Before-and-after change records
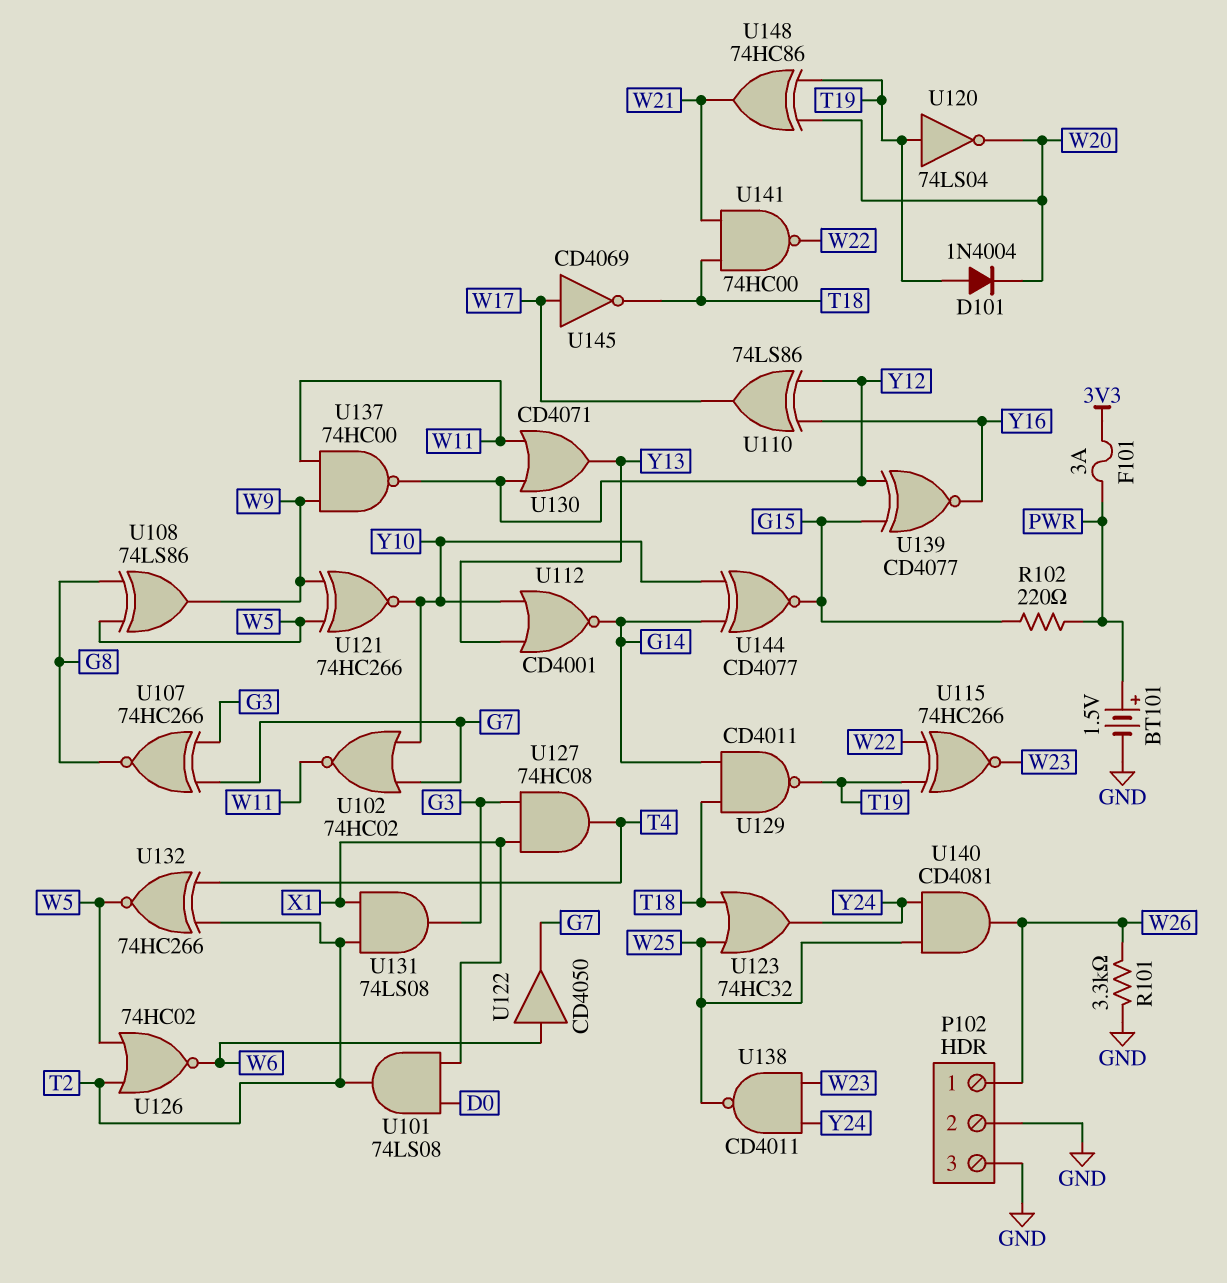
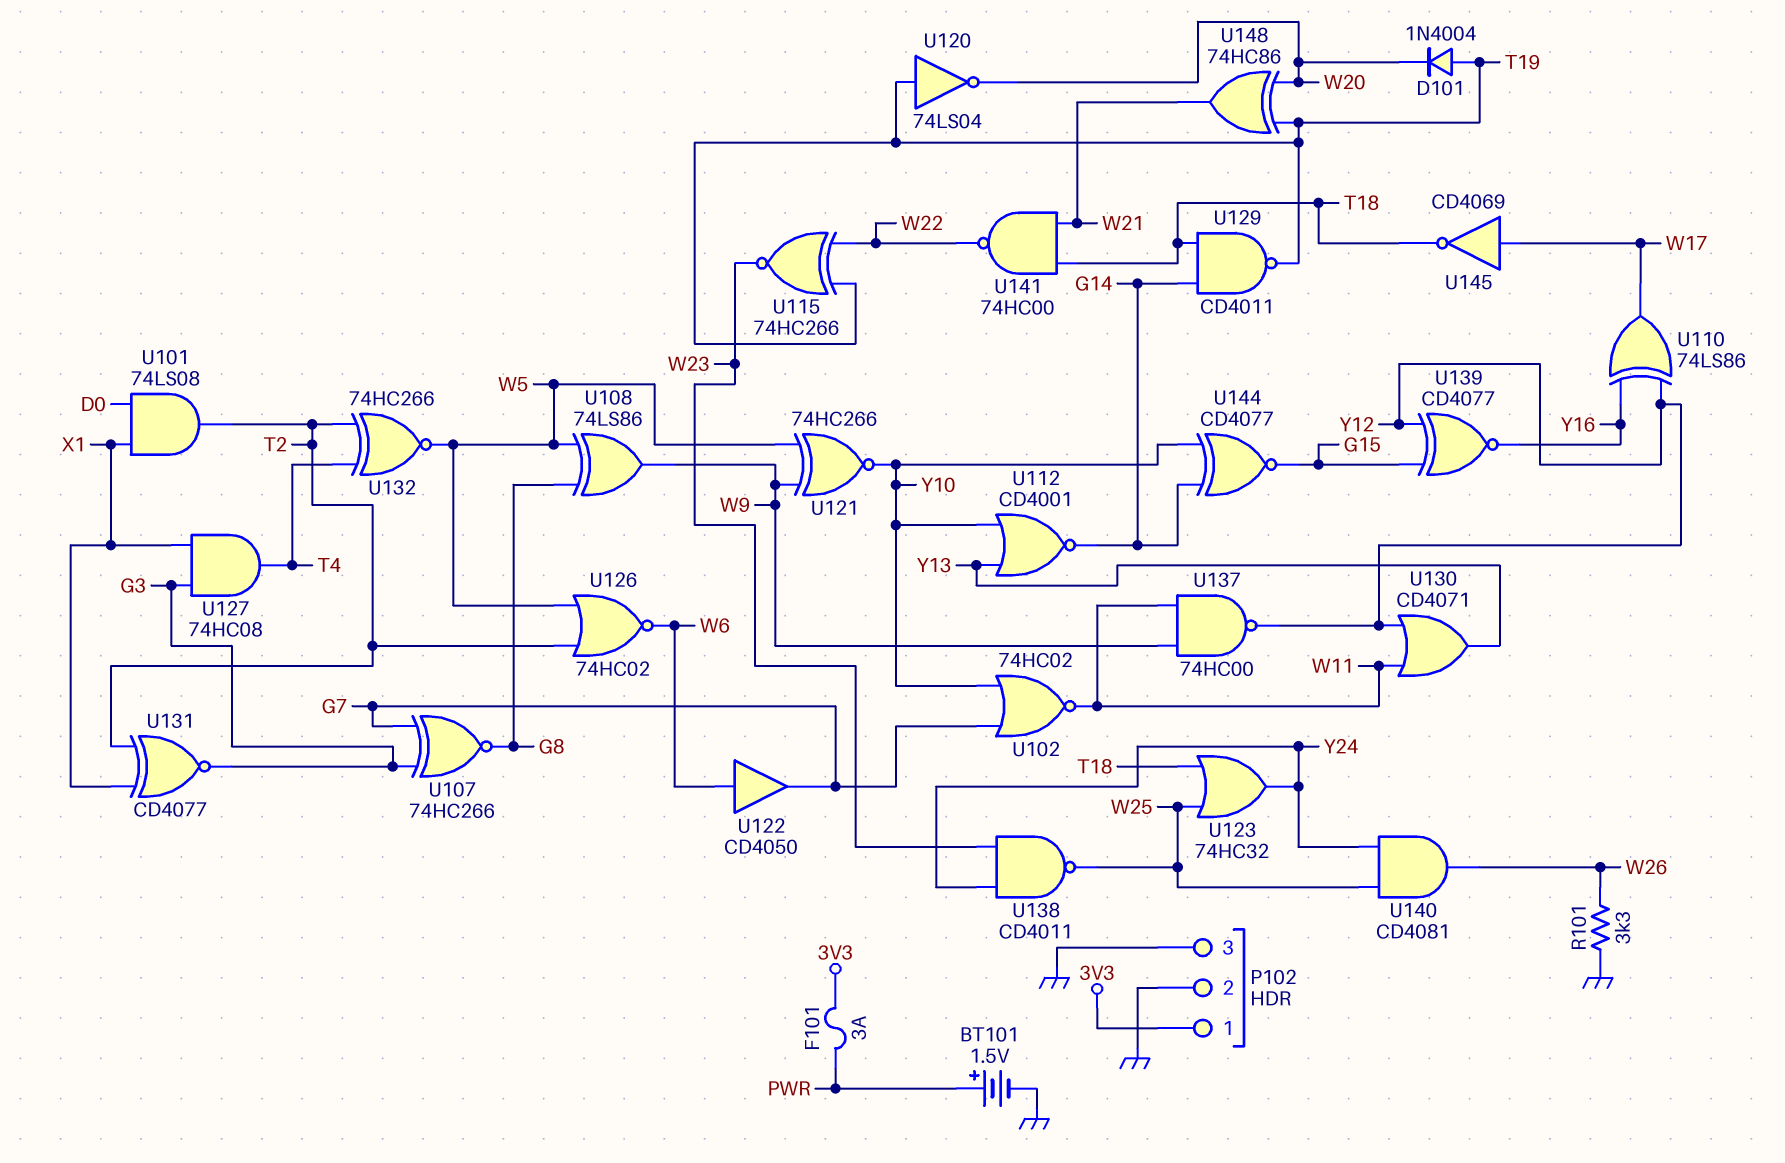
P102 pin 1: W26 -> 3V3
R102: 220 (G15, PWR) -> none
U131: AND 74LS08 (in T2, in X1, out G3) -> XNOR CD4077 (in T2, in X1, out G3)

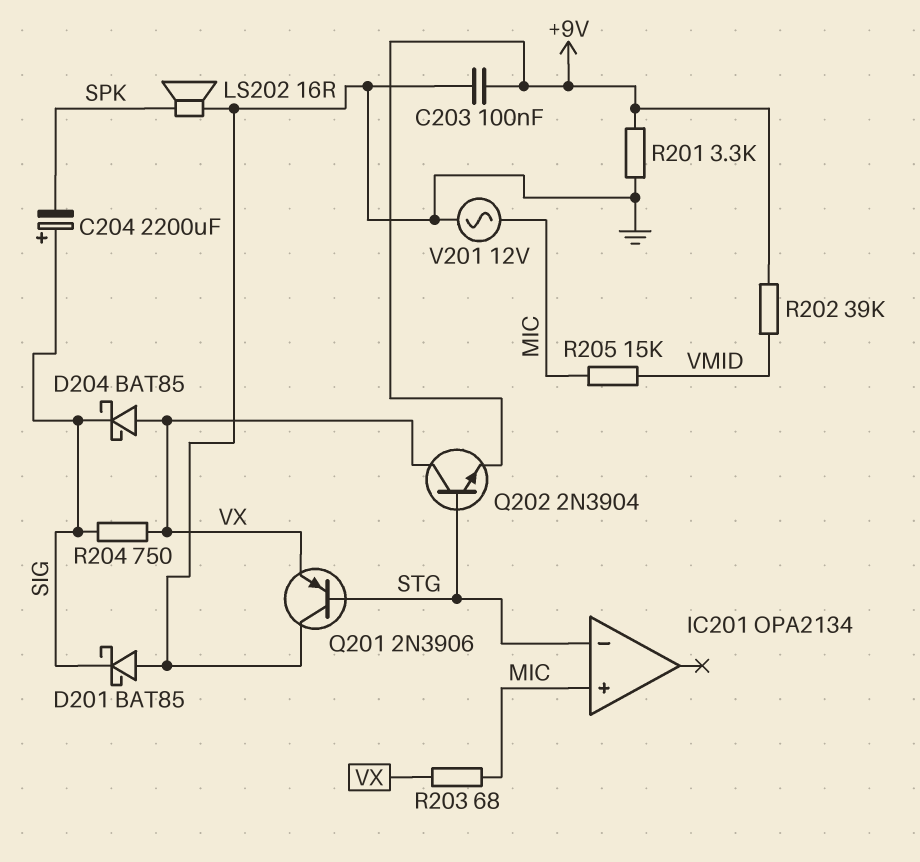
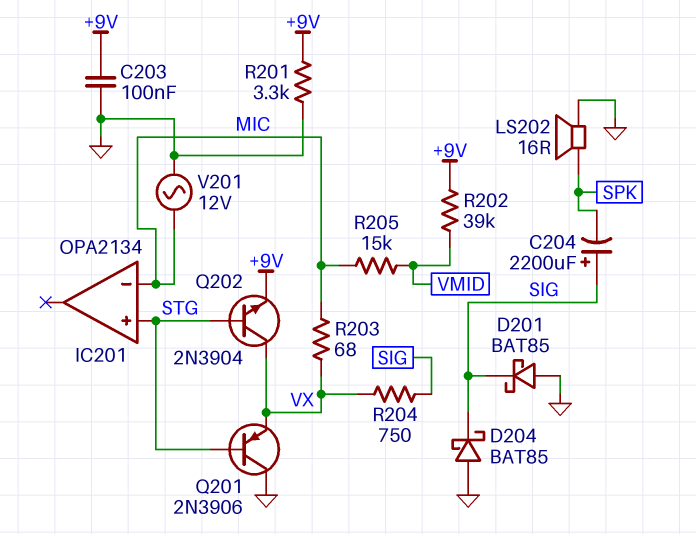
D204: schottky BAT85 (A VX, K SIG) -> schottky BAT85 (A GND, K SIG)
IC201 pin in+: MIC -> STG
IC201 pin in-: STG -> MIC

● The task:
Give again, word for word, only the lines from the one with "R102: 220 (G15, PWR) -> none" through the last line of the entries, both included; no pictures go in the copy.

● Exercise response:
R102: 220 (G15, PWR) -> none
U131: AND 74LS08 (in T2, in X1, out G3) -> XNOR CD4077 (in T2, in X1, out G3)

D204: schottky BAT85 (A VX, K SIG) -> schottky BAT85 (A GND, K SIG)
IC201 pin in+: MIC -> STG
IC201 pin in-: STG -> MIC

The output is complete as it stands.